- Problem to work on:
Retype the records below exactly as they stand, omitting the pictures.
··· Task material ···
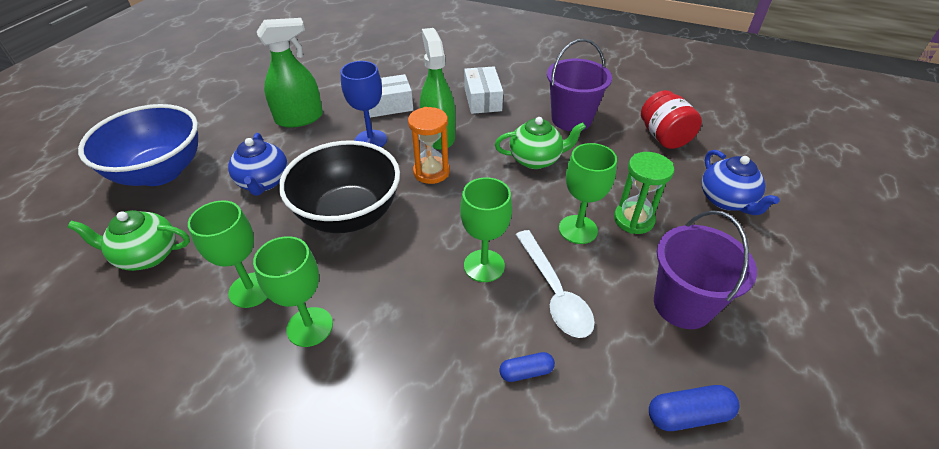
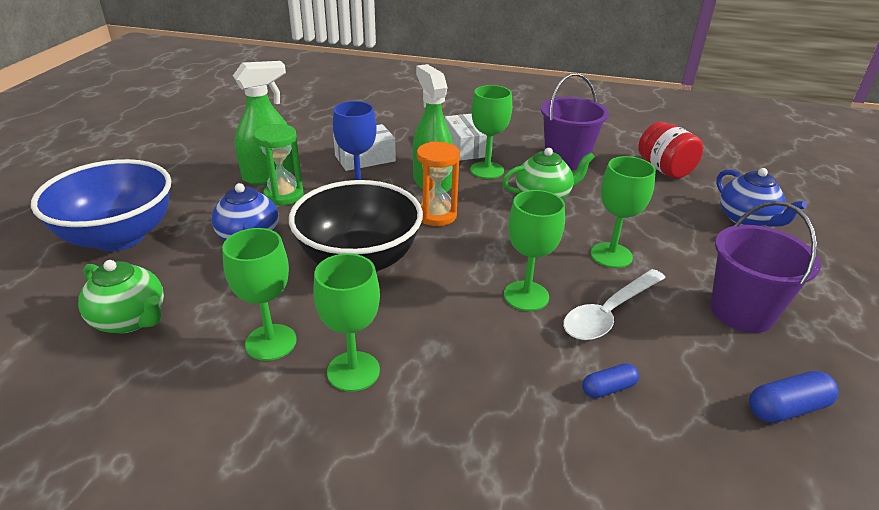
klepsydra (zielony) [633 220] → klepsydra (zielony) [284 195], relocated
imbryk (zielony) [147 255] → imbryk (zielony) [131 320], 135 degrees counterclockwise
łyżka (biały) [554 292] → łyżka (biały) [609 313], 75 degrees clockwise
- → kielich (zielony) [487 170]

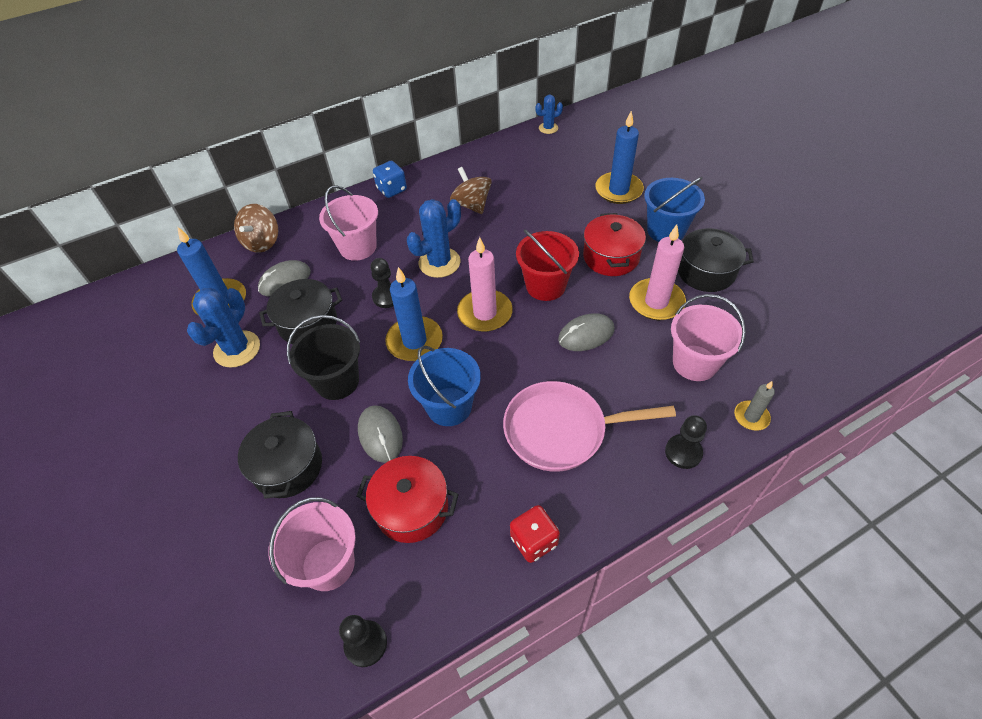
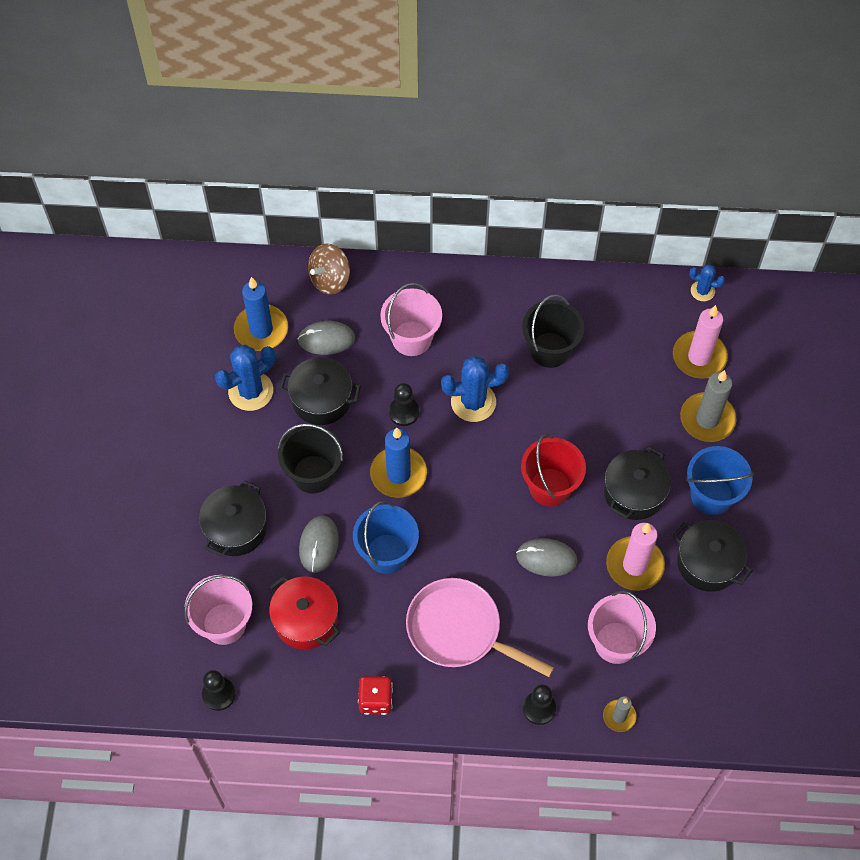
świeca (niebieski) [618 190] → świeca (szary) [707 419]
kostka do gry (niebieski) [392 189] → -
bączek (brązowy) [472 205] → wiadro (czarny) [550 350]
garnek (czerwony) [611 257] → garnek (czarny) [634 492]
świeca (różowy) [485 313] → świeca (różowy) [699 357], relocated

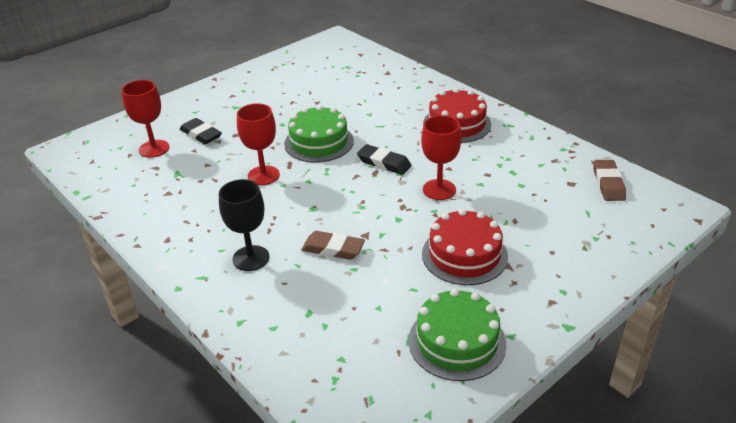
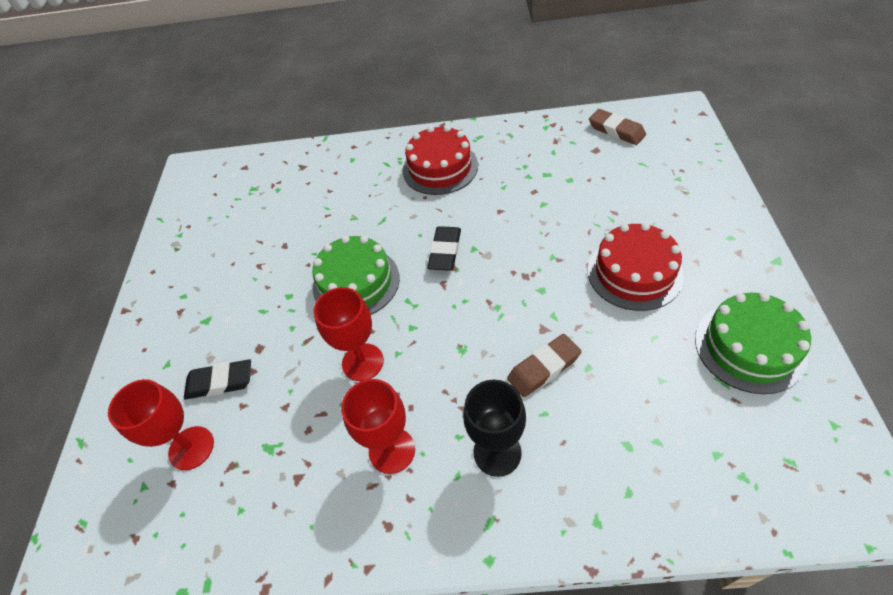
kielich (czerwony) [439 189] → kielich (czerwony) [392 450], relocated
gumka do mazania (czarny) [384 163] → gumka do mazania (czarny) [445 251], 60 degrees counterclockwise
···
- Your response:
klepsydra (zielony) [633 220] → klepsydra (zielony) [284 195], relocated
imbryk (zielony) [147 255] → imbryk (zielony) [131 320], 135 degrees counterclockwise
łyżka (biały) [554 292] → łyżka (biały) [609 313], 75 degrees clockwise
- → kielich (zielony) [487 170]

świeca (niebieski) [618 190] → świeca (szary) [707 419]
kostka do gry (niebieski) [392 189] → -
bączek (brązowy) [472 205] → wiadro (czarny) [550 350]
garnek (czerwony) [611 257] → garnek (czarny) [634 492]
świeca (różowy) [485 313] → świeca (różowy) [699 357], relocated

kielich (czerwony) [439 189] → kielich (czerwony) [392 450], relocated
gumka do mazania (czarny) [384 163] → gumka do mazania (czarny) [445 251], 60 degrees counterclockwise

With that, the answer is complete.